EXERCISE PROMPT: Count the lines in the material below that contain the string "kern", matching case exactly. Reply with the number only.
**** SUPPLIED DATA ****
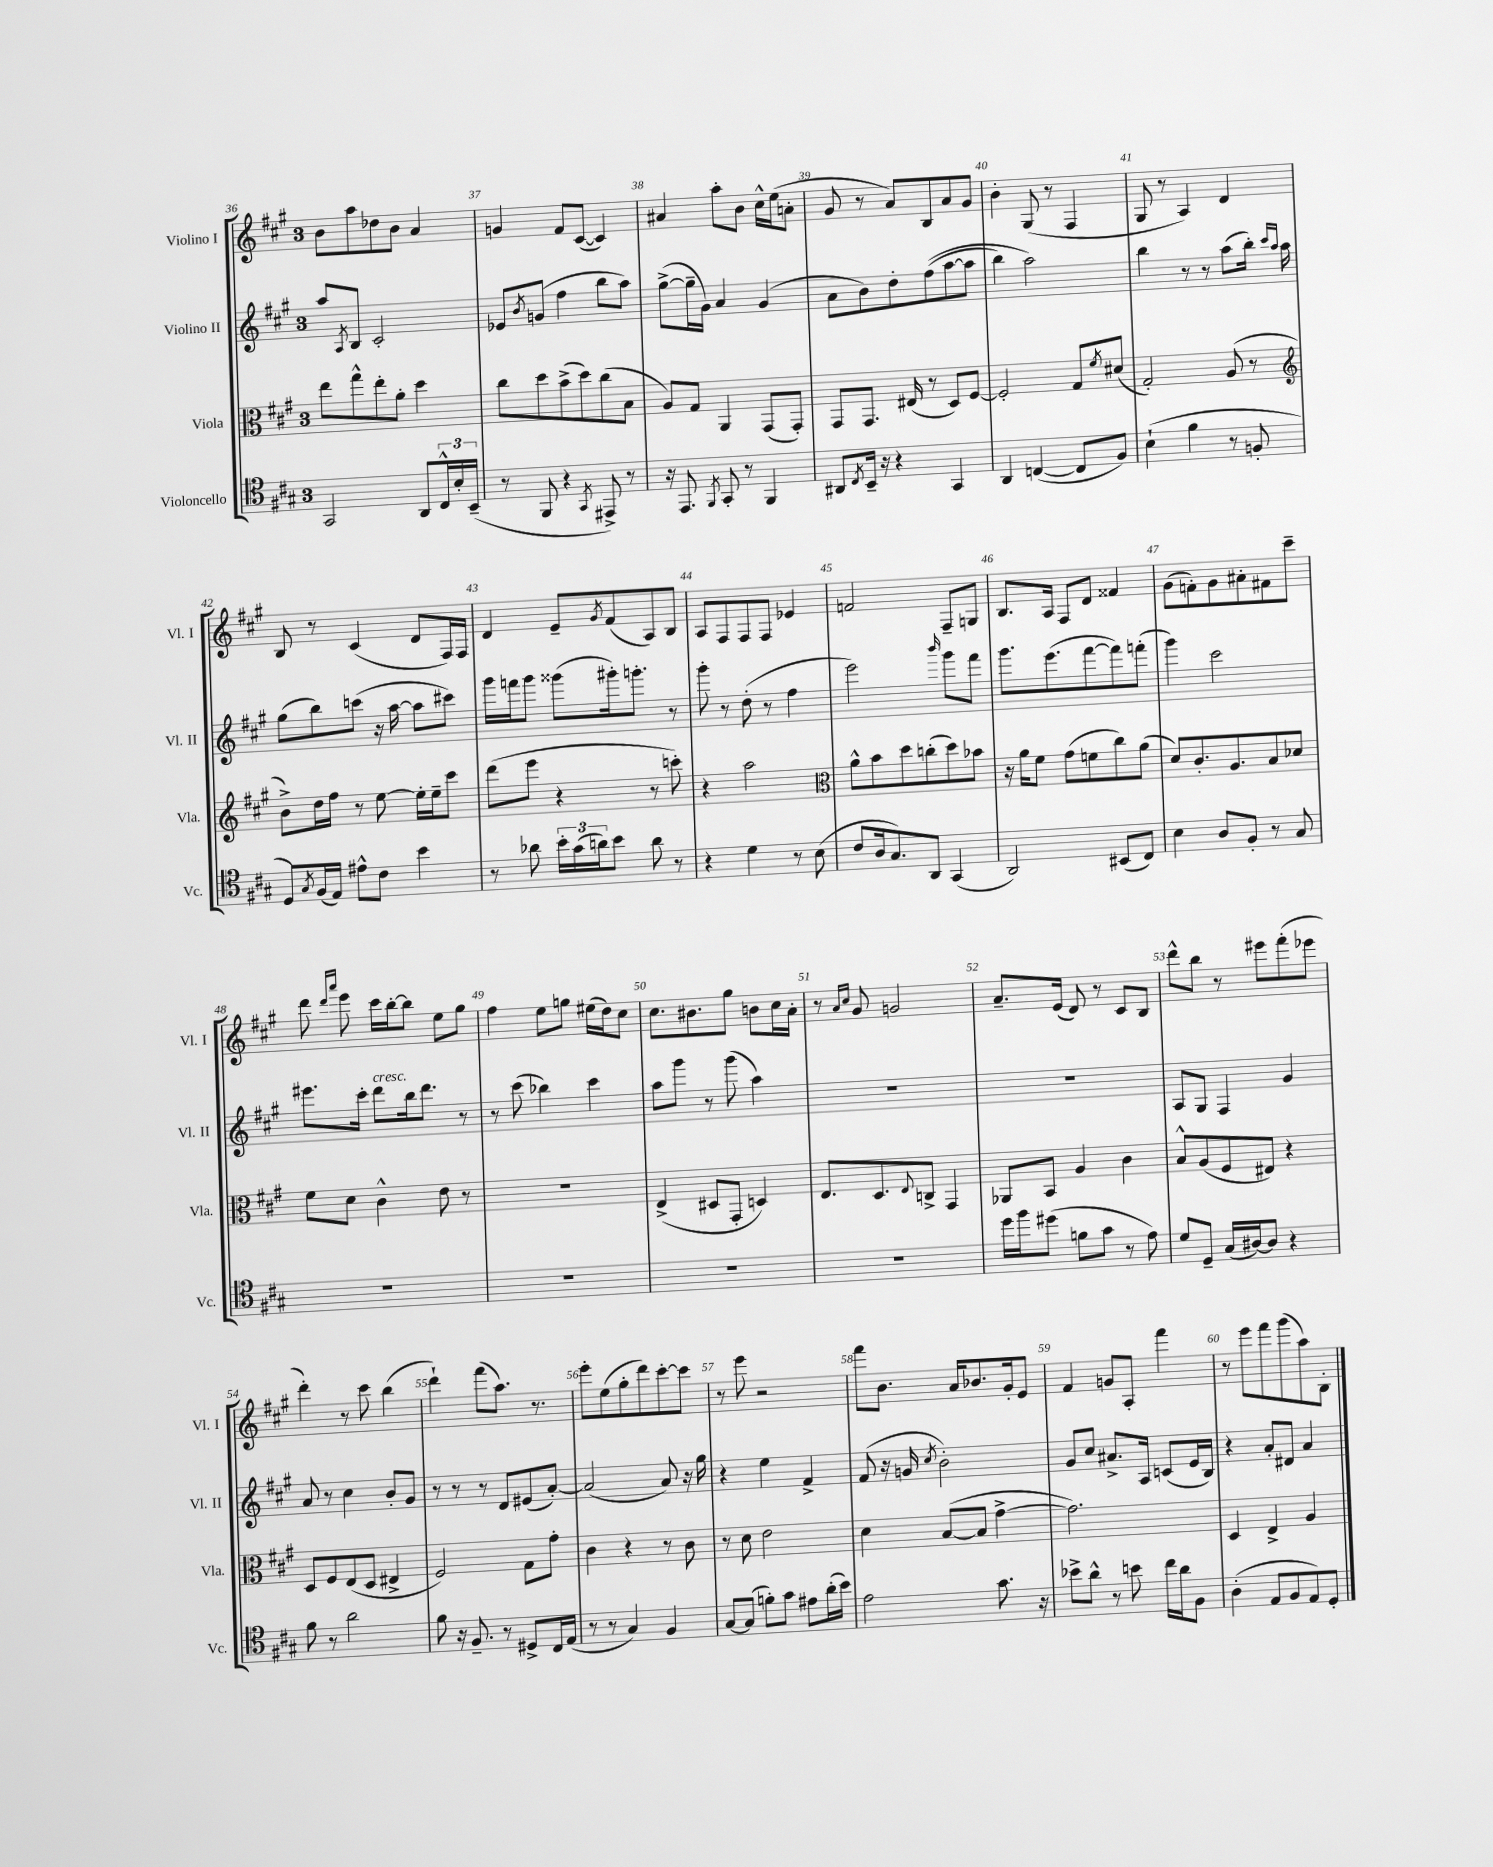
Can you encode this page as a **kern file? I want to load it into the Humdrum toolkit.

**kern	**kern	**kern	**kern
*staff4	*staff3	*staff2	*staff1
*clefC4	*clefC3	*clefG2	*clefG2
*k[f#c#g#]	*k[f#c#g#]	*k[f#c#g#]	*k[f#c#g#]
*M3/4	*M3/4	*M3/4	*M3/4
2GG#	8ee	8aa	8b
.	.	8qA	.
.	8gg#^^	8B	8aa
.	8ee'	2c#'	8dd-
.	8a'	.	8b
8AA	4dd	.	4a
24C#^^	.	.	.
24B'	.	.	.
(24BB~	.	.	.
=	=	=	=
8r	8cc#	8e-	4g
.	.	8qb	.
8FF#	8dd	(8g	.
4r	(8b^	4ff#	8f#
.	8dd)	.	([8c#
8qGG#	.	.	.
8EE#^)	(8cc#	8bb	4c#])
8r	8B	8aa)	.
=	=	=	=
16r	8A)	([8gg#^	4a#
8.EE	.	.	.
.	8G#	16gg#~]	.
.	.	16g#)	.
8qFF#	.	.	.
8GG#'	4AA	4a	8aa'
8r	.	.	8b
4FF#	(8GG#	(4g#	16cc#^^
.	.	.	(16ee
.	8GG#')	.	8a'
=	=	=	=
8AA#	8GG#	8a	8g#
8qC#	.	.	.
16BB~	8.GG#	8b)	8r
16r	.	.	.
4r	.	8dd'	8a)
.	(16E#	.	.
.	8r	&((8ff#	8B
4GG#	8D)	[8aa	8a
.	[8F#	8aa]	8g#
=	=	=	=
4AA	2F#']	4bb)	4b'
([4C	.	2aa&)	(8G#
.	.	.	8r
8C]	8G#	.	4F#
.	8qf#	.	.
8F#)	(8d#	.	.
=	=	=	=
(4B`	2G#')	4bb	8G#
.	.	.	8r
4f#	.	8r	4A)
.	.	8r	.
8r	(8A	(8aa	4d
8F'	8r	16bb')	.
.	.	16qqccc#	.
.	.	16qqaa	.
.	.	16aa	.
=	=	=	=
*	*clefG2	*	*
8D)	8b^)	(8gg#	8B
8qG#	.	.	.
(16F#	16dd	8bb)	8r
16E)	16ff#	.	.
8e#^^	8r	(8ccc	(4c#
8c#	[8ee	16r	.
.	.	[16aa	.
4b	16ee']	8aa]	8d
.	16ee~	.	.
.	8ccc#	8ccc#)	16F#)
.	.	.	16F#
=	=	=	=
8r	(8ddd	16ggg#	4d
.	.	16fff	.
8a-	8eee	8ggg#	.
24b'	4r	(8ggg##	8e~
(24g#	.	.	.
24a)	.	.	.
.	.	.	8qg#
8b	.	16ggg#')	(8f#
.	.	8.ggg'	.
8a	8r	.	8A)
8r	8ccc')	8r	8B
=	=	=	=
4r	4r	8ggg#'	8A
.	.	8r	8F#
4d	2aa	(8dd'	8F#
.	.	8r	8F#
8r	.	4ff#	4e-
(8B	.	.	.
=	=	=	=
*	*clefC3	*	*
8c#	8a^^	2eee)	2f
16A	8b	.	.
8.G#)	.	.	.
.	8dd	.	.
8AA	(8cc'	.	.
.	.	16qqbbb	.
(4GG#	8dd)	8ggg#	8F#~
.	8b-	8fff#	8G
=	=	=	=
2AA)	16r	8.ggg#	8.B
.	16a	.	.
.	8f#	.	.
.	.	(8.eee	16A
.	(8g#	.	8F#
.	8f	[8fff#	8d
(8BB#	8cc#)	8fff#])	4f##
8C#)	(8a	(8fff'	.
=	=	=	=
4B	8d)	4ggg#)	(8g#
.	8.c#'	.	8f')
8A	.	2ccc#	8g#
.	8.A	.	.
8F#'	.	.	8a#'
8r	8B	.	8f#
8G#	8d-	.	8ccc#~
=	=	=	=
2.r	8f#	8.eee#	8ddd
.	.	.	16qqddd
.	.	.	16qqaaa
.	8d	.	8eee
.	.	16ccc#'	.
.	4c#^^	8ddd	16ccc#
.	.	.	[16bb'
.	.	16bb	8bb]
.	.	8.ddd	.
.	8e	.	8ee
.	8r	8r	8gg#
=	=	=	=
2.r	2.r	8r	4ff#
.	.	(8ccc#	.
.	.	4bb-)	8ee
.	.	.	8gg
.	.	4ccc#	(16ee#
.	.	.	16dd)
.	.	.	8cc#
=	=	=	=
2.r	(4E^	8aa	8.cc#
.	.	8ggg#	.
.	.	.	8.b#
.	8D#	8r	.
.	8GG#'	(8ggg#	8gg#
.	4D)	4aa)	8b
.	.	.	16cc#
.	.	.	16a'
=	=	=	=
2.r	8.E	2.r	8r
.	.	.	16qqa
.	.	.	16qqcc#
.	.	.	8g#
.	8.D	.	.
.	.	.	2g
.	8qqE	.	.
.	8C^	.	.
.	4GG#	.	.
=	=	=	=
16dd	8AA-	2.r	8.a~
16ff#	.	.	.
(8dd#	8BB	.	.
.	.	.	(16e
8f	4A	.	8d)
8g#	.	.	8r
8r	4c#	.	8c#
8e)	.	.	8B
=	=	=	=
8d	8B^^	8A	8ddd^^
8D~	(8A	8G#	8bb
(16G#	8F#	4F#	8r
[16A#)	.	.	.
8A#]	8E#)	.	8eee#
4r	4r	4g#	(8fff#'
.	.	.	8eee-
=	=	=	=
8f#	8D	8a	4ddd')
8r	8F#	8r	.
2a	(8E	4cc#	8r
.	8D	.	8ccc#
.	4E#^	8b'	(4bb
.	.	8g#	.
=	=	=	=
8f#	2F#)	8r	4ddd`)
16r	.	8r	.
8.F#~	.	.	.
.	.	8r	(8fff#
8r	.	8d	8.aa)
8D#^	8G#	(8e#	.
.	.	.	8.r
16C#	8g#'	[8a')	.
(16E	.	.	.
=	=	=	=
8r	4c#	(2a]	8eee'
8r	.	.	(8ee
4G#)	4r	.	8gg#'
.	.	.	8ddd)
4F#	8r	8a)	[8ccc#'
.	8c#	16r	8ccc#]
.	.	16gg#	.
=	=	=	=
[8G#	8r	4r	8r
(8G#]	8d	.	8eee
8f')	2e	4ee	2r
8g#	.	.	.
8e#	.	4f#^	.
(16a'	.	.	.
16b)	.	.	.
=	=	=	=
2e	4d	(8f#	8fff#
.	.	16r	8.b
.	.	16g	.
.	.	8qcc#	.
.	([8B	2b')	.
.	.	.	16a
.	8B]	.	8.b-
8.g#	[4g#^	.	.
.	.	.	16g#'
.	.	.	8e
16r	.	.	.
=	=	=	=
8b-^	2.g#])	8g#	4f#
8a^^	.	8cc#	.
8r	.	8.a#^	8g
8b	.	.	8A'
.	.	16A	.
16cc#	.	(8c	4fff#
16a	.	.	.
8F#	.	16e	.
.	.	16B)	.
=	=	=	=
(4A'	4D	4r	8r
.	.	.	8eee
8E	4E^	8a'	8fff#
8F#	.	8d#	(8ggg#
8E)	4A	4a	8aa)
8D'	.	.	8B'
==	==	==	==
*-	*-	*-	*-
****
ANSWER FOR THIS EXERCISE: 2